§ **What the task asks**: Track down every line below that holds "plus" and copy it.

Edit difference data
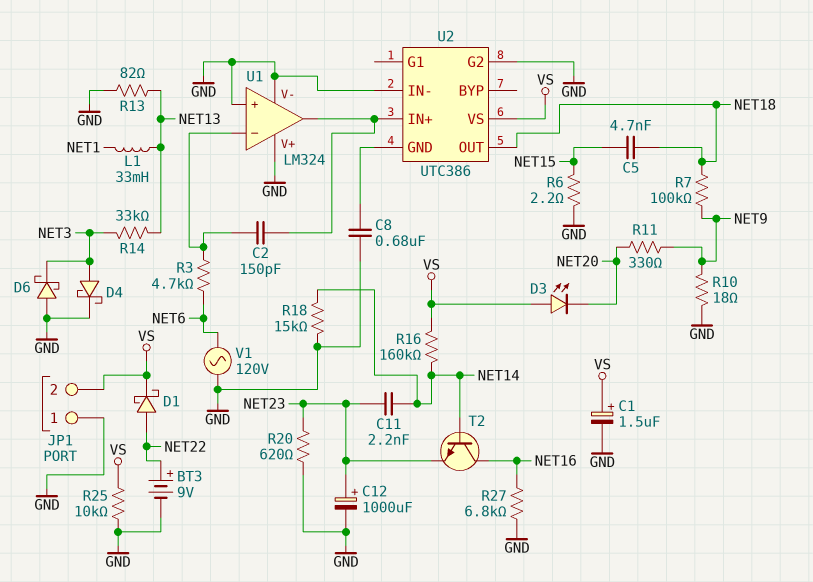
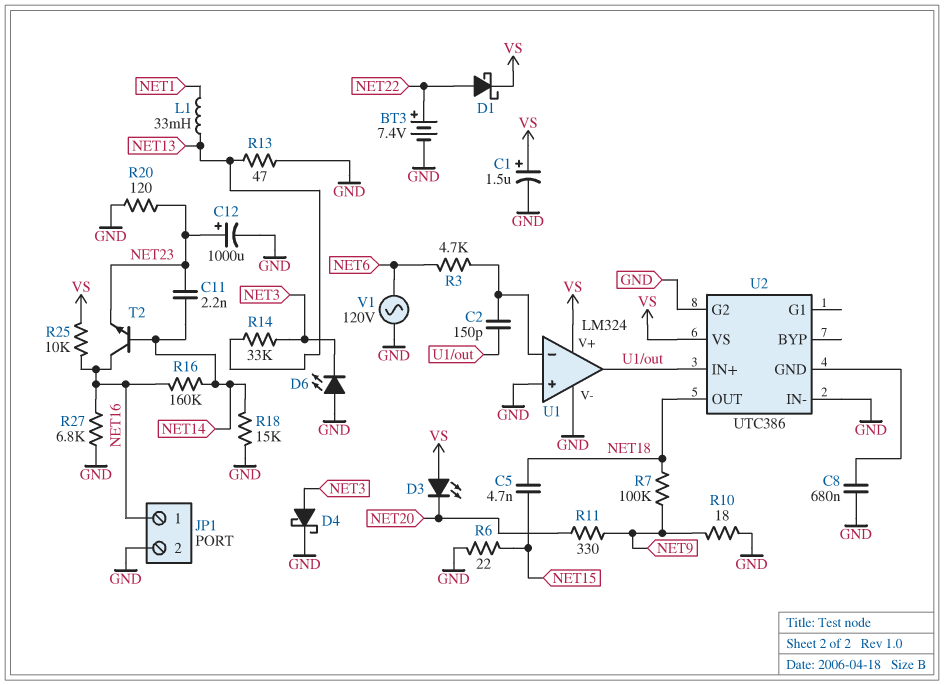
BT3: 9V (plus NET22, minus GND) -> 7.4V (plus NET22, minus GND)
D6: schottky (A GND, K NET3) -> LED (A GND, K NET3)
JP1 pin 1: GND -> NET16
JP1 pin 2: VS -> GND
R6: 2.2 (GND, NET15) -> 22 (GND, NET15)
R13: 82 (GND, NET13) -> 47 (GND, NET13)
R16: 160k (NET14, VS) -> 160k (NET14, NET16)
R20: 620 (GND, NET23) -> 120 (GND, NET23)
R25: 10k (GND, VS) -> 10k (NET16, VS)
U1 pin V+: GND -> VS

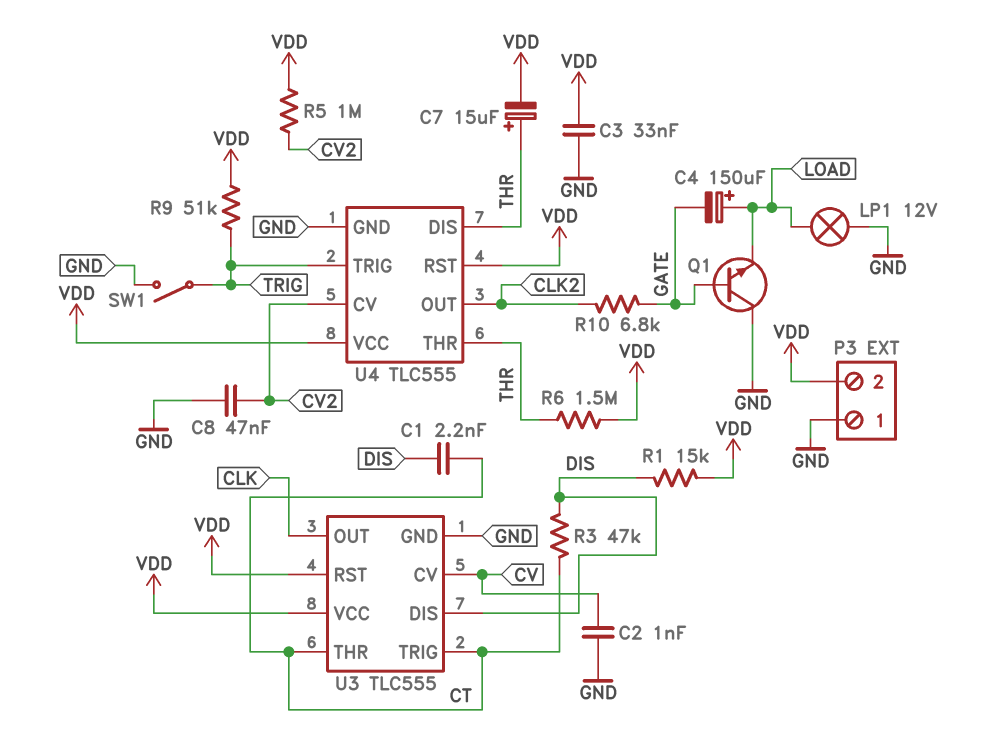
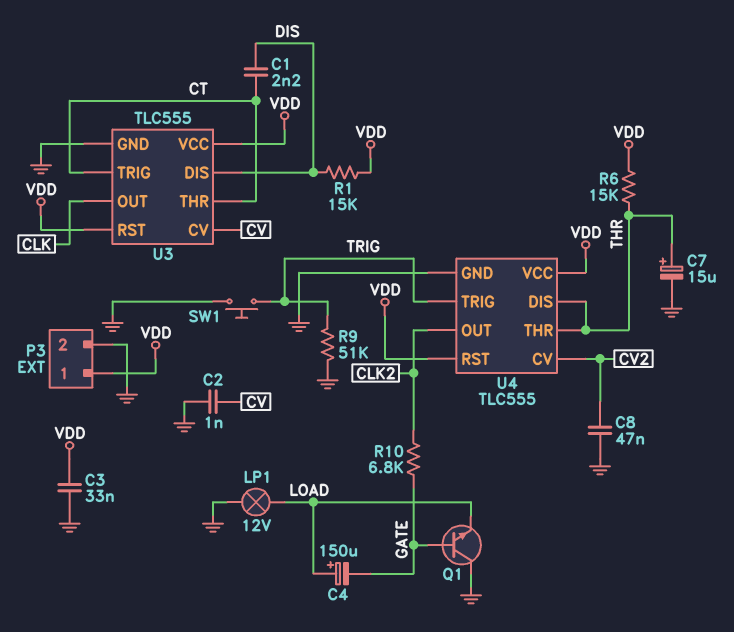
C7: 15uF (plus THR, minus VDD) -> 15uF (plus THR, minus GND)
P3 pin 1: GND -> VDD
P3 pin 2: VDD -> GND
R3: 47k (CT, DIS) -> none
R5: 1M (CV2, VDD) -> none
R6: 1.5M (THR, VDD) -> 15k (THR, VDD)
R9: 51k (TRIG, VDD) -> 51k (GND, TRIG)
SW1: switch (GND, TRIG) -> button (GND, TRIG)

§ **The completed task**:
BT3: 9V (plus NET22, minus GND) -> 7.4V (plus NET22, minus GND)
C7: 15uF (plus THR, minus VDD) -> 15uF (plus THR, minus GND)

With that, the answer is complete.